Count the lines in the records below that contain the word "viewer". Reply with the number alone.

### Data to process
━━━━━━━━━━━━━━━━━━━━
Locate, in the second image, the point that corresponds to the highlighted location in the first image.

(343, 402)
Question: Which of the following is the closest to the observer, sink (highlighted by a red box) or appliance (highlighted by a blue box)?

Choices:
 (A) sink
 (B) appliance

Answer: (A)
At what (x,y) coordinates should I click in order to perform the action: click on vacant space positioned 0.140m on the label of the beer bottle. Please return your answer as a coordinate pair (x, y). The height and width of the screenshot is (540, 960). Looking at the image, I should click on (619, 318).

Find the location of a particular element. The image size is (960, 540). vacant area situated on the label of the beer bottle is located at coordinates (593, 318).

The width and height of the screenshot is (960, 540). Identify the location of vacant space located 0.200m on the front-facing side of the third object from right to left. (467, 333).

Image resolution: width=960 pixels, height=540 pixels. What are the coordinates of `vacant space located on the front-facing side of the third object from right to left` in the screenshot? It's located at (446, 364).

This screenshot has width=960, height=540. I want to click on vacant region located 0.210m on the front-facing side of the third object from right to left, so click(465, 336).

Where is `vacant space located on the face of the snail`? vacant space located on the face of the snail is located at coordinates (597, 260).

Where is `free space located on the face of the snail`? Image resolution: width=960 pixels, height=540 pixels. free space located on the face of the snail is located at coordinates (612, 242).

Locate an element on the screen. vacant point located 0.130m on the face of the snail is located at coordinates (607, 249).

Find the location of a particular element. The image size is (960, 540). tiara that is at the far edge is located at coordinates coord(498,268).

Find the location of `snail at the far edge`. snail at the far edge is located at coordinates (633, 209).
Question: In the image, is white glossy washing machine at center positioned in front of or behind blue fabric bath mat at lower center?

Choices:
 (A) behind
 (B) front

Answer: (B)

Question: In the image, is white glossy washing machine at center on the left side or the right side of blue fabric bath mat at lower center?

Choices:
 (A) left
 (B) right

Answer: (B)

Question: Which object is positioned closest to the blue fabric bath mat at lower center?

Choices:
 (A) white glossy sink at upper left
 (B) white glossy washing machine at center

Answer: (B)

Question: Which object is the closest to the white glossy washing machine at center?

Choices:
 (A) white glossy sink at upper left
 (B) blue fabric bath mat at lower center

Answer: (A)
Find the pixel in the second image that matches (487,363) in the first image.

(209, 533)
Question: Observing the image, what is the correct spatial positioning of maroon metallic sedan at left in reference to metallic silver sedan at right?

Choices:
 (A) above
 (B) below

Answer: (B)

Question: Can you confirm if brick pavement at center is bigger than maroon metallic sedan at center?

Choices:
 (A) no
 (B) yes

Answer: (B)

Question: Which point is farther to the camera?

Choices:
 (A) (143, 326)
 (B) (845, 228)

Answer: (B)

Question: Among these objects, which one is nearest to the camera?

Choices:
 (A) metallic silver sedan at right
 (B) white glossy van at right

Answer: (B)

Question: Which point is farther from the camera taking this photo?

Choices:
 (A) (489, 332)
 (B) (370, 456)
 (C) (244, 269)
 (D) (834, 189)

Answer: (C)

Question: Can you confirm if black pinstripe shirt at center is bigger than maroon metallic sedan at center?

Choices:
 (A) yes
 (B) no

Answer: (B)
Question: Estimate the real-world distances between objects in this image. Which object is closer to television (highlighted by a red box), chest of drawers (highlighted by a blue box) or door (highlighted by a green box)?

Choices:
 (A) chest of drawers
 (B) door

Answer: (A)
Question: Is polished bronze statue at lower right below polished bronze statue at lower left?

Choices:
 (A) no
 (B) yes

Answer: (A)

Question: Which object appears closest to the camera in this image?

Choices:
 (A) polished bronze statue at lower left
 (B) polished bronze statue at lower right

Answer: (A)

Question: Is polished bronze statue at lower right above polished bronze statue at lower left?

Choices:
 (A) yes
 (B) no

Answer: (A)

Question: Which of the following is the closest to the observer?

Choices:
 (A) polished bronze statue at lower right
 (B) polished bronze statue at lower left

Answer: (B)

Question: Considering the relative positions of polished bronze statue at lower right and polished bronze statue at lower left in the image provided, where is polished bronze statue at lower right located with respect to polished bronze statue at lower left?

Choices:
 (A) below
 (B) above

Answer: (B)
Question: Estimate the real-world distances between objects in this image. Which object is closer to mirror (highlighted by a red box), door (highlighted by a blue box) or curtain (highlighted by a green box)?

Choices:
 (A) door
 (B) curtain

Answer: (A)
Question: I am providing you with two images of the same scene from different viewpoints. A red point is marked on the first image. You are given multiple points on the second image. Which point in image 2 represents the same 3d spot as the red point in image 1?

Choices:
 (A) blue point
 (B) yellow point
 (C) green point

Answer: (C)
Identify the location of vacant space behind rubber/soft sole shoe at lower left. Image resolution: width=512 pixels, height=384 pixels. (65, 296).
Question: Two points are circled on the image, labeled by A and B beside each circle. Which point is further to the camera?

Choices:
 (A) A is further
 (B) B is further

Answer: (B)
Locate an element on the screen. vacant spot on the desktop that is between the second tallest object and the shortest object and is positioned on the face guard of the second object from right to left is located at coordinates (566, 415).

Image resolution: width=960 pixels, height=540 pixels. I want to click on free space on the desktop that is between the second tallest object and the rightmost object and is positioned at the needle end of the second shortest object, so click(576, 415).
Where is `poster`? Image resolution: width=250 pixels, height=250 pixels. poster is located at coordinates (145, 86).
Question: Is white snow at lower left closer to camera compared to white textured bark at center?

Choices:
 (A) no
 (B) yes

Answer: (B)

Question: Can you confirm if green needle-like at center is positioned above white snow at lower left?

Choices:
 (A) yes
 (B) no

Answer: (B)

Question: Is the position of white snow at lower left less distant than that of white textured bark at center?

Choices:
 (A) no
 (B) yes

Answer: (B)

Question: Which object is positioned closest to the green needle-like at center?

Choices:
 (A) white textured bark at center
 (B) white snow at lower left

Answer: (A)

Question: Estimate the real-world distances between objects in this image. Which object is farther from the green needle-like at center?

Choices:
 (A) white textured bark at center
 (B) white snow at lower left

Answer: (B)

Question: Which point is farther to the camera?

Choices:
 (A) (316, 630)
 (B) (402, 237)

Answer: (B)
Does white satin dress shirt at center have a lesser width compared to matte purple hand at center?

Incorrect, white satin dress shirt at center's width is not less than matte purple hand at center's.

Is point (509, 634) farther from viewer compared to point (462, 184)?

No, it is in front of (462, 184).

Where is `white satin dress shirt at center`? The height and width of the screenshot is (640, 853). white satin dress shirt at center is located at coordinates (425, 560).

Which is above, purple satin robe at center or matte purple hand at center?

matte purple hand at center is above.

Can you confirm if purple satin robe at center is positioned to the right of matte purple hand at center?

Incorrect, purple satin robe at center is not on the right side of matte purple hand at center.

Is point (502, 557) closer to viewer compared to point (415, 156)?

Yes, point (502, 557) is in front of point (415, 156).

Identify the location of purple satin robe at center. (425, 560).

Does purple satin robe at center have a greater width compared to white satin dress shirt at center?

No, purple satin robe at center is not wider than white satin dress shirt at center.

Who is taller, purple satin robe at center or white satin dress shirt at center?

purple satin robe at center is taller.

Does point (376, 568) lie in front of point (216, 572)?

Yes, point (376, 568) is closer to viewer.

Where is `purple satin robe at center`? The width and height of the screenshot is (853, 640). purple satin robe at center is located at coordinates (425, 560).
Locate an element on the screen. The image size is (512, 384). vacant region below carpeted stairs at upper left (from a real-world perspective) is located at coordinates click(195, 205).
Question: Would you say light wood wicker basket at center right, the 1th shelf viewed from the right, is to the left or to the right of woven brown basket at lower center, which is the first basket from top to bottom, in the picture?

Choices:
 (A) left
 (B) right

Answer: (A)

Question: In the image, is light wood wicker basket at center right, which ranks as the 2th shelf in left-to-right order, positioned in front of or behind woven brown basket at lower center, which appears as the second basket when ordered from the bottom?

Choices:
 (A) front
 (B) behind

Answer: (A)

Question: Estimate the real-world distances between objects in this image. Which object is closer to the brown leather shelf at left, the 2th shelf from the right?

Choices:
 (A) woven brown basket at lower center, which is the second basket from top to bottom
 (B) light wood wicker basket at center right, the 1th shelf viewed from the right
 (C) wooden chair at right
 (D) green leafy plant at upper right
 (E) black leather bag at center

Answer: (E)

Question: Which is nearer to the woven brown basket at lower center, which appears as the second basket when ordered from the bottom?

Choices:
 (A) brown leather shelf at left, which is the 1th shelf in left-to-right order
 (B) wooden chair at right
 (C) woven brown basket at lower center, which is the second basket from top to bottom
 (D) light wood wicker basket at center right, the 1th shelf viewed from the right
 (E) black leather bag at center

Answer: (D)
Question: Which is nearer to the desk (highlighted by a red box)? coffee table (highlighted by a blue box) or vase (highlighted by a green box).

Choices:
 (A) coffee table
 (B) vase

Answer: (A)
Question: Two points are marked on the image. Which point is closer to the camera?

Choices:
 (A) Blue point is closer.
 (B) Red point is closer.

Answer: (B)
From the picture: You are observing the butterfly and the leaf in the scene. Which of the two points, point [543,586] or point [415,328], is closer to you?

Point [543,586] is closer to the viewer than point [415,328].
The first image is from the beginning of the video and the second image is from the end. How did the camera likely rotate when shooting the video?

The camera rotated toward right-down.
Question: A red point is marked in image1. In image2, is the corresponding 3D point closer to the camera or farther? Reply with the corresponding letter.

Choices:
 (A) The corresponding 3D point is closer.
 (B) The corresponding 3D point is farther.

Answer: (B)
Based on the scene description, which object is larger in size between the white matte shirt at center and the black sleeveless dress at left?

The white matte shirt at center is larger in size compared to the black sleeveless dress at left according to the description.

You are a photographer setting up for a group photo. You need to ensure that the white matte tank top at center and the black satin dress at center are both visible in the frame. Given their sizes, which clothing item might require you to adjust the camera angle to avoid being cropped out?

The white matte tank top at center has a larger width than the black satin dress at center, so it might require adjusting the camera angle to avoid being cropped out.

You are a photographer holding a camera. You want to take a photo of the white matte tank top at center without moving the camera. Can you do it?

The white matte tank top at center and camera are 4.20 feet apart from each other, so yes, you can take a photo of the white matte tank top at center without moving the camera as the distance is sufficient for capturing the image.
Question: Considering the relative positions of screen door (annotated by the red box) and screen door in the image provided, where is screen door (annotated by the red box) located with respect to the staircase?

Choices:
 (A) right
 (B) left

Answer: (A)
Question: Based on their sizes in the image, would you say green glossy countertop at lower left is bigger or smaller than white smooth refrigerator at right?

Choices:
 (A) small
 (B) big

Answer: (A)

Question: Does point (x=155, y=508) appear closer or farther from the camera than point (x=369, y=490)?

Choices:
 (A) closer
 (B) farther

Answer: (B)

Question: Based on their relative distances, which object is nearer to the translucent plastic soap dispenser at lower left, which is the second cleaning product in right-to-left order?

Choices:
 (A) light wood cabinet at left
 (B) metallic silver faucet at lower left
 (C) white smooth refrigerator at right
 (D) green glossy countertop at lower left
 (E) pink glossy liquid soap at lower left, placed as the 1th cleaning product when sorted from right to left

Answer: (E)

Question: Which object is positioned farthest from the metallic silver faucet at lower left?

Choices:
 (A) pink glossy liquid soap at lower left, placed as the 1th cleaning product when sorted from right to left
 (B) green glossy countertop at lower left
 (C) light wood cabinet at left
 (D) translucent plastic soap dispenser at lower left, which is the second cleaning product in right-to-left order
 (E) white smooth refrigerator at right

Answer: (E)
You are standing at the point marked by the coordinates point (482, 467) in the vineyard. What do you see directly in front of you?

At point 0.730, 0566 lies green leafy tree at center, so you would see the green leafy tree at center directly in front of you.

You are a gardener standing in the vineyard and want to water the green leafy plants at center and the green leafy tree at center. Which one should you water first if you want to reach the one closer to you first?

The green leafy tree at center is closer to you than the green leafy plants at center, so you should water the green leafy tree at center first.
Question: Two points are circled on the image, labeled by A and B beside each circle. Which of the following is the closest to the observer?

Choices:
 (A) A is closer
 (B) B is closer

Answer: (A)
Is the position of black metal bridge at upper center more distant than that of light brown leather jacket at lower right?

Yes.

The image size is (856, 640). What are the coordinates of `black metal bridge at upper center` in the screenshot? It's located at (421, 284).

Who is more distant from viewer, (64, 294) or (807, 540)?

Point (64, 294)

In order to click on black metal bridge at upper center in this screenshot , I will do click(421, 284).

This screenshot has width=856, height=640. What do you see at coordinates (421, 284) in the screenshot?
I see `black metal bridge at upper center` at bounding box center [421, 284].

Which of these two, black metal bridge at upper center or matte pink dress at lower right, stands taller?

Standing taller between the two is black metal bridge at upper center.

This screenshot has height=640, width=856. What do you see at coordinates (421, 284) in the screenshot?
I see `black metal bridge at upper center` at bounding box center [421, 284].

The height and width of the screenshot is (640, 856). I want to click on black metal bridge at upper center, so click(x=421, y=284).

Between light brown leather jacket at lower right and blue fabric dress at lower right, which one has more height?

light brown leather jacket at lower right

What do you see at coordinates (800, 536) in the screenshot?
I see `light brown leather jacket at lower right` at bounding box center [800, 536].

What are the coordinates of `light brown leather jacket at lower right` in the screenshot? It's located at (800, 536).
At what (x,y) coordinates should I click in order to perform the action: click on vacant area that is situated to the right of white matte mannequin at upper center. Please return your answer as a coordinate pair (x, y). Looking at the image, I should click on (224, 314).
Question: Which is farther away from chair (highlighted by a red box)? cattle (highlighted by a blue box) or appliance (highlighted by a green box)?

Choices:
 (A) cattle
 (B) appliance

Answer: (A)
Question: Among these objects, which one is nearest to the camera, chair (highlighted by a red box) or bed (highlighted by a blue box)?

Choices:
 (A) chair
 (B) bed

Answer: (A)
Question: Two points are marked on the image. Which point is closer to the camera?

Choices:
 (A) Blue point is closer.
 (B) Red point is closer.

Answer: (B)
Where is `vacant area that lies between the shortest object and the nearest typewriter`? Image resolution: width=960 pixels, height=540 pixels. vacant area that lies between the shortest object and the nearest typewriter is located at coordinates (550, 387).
━━━━━━━━━━━━━━━━━━━━
### Expected answer
5